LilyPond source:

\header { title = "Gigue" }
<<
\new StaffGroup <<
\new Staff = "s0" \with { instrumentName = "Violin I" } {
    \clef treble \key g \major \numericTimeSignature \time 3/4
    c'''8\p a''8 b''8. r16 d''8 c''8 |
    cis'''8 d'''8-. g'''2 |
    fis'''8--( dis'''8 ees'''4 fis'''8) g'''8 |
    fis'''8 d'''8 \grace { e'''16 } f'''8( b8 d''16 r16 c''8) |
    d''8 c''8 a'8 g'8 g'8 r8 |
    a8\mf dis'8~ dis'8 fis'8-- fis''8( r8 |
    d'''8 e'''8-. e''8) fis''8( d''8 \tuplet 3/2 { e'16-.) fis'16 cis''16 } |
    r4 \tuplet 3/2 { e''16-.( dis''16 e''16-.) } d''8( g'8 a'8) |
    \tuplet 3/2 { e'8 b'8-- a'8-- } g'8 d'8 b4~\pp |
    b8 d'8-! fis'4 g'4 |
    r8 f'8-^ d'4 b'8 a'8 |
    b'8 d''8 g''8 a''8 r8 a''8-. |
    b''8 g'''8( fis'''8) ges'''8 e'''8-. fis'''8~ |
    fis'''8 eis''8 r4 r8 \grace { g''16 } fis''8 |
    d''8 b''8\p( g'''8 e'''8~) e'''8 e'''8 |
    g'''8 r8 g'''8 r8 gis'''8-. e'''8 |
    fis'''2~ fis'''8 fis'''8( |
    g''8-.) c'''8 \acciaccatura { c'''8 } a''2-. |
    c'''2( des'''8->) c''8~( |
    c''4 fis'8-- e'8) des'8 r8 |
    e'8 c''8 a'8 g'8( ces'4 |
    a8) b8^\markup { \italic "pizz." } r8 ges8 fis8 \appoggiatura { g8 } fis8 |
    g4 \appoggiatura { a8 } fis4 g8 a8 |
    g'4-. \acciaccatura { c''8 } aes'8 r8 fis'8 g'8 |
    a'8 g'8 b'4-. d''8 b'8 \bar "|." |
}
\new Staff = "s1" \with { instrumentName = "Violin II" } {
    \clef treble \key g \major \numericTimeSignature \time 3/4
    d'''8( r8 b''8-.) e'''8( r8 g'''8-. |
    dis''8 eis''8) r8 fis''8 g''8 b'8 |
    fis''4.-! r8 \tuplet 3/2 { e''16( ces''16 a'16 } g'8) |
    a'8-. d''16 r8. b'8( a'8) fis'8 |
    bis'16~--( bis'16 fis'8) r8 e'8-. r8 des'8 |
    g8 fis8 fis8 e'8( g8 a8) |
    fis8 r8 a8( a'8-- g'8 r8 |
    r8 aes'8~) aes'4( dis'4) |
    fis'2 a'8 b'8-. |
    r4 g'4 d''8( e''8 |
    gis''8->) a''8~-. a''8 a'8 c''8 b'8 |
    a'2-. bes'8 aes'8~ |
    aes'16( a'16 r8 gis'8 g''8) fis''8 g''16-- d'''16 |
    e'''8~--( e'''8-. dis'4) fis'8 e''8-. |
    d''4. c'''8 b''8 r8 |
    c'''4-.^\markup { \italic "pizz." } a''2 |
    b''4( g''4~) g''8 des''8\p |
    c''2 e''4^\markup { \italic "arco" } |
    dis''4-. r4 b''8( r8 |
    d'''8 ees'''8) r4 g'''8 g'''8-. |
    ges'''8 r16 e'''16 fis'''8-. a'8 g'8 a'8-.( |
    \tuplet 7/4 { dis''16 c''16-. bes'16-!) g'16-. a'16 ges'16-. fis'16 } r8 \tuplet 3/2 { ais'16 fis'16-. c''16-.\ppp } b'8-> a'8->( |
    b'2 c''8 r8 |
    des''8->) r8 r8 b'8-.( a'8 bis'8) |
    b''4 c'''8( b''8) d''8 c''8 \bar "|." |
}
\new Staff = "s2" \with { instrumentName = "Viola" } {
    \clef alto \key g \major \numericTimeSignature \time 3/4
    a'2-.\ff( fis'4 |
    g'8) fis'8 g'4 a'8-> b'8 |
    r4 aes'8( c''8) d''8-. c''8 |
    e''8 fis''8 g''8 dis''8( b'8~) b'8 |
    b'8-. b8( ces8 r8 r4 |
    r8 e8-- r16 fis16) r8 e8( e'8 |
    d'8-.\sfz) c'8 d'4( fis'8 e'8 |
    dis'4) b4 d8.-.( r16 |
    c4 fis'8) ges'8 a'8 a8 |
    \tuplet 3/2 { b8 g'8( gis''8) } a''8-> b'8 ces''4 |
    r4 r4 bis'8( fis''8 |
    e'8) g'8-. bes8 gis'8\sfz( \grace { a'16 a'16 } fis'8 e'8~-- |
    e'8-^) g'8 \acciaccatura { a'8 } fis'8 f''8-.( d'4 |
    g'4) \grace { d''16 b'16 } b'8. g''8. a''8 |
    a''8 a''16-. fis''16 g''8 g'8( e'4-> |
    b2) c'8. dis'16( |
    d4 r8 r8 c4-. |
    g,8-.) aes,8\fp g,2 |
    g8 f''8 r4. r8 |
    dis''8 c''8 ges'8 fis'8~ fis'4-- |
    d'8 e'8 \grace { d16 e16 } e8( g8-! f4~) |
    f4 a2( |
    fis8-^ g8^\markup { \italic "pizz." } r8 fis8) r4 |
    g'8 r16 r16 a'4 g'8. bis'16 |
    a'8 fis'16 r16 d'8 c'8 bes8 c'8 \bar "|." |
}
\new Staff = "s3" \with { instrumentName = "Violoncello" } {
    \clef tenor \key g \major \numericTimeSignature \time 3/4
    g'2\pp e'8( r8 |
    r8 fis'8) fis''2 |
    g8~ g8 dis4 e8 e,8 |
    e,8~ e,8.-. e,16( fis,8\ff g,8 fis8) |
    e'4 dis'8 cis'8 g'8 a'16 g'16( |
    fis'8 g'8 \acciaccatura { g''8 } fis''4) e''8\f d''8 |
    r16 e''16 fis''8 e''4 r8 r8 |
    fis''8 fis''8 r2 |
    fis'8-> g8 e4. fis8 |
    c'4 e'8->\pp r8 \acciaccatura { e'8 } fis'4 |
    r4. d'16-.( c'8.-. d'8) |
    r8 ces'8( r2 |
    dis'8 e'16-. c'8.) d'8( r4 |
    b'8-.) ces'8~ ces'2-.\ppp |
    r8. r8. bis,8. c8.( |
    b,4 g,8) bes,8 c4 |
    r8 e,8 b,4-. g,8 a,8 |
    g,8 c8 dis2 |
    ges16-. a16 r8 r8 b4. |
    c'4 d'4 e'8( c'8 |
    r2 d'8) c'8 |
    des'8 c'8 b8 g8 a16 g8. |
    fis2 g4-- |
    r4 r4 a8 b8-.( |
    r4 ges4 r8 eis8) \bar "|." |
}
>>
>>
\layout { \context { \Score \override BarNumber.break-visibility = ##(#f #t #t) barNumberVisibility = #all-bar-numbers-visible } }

- **Stated goal**: Gather every line from the rows above that contains the string "tuplet".

- **Reply**:
    d'''8 e'''8-. e''8) fis''8( d''8 \tuplet 3/2 { e'16-.) fis'16 cis''16 } |
    r4 \tuplet 3/2 { e''16-.( dis''16 e''16-.) } d''8( g'8 a'8) |
    \tuplet 3/2 { e'8 b'8-- a'8-- } g'8 d'8 b4~\pp |
    fis''4.-! r8 \tuplet 3/2 { e''16( ces''16 a'16 } g'8) |
    \tuplet 7/4 { dis''16 c''16-. bes'16-!) g'16-. a'16 ges'16-. fis'16 } r8 \tuplet 3/2 { ais'16 fis'16-. c''16-.\ppp } b'8-> a'8->( |
    \tuplet 3/2 { b8 g'8( gis''8) } a''8-> b'8 ces''4 |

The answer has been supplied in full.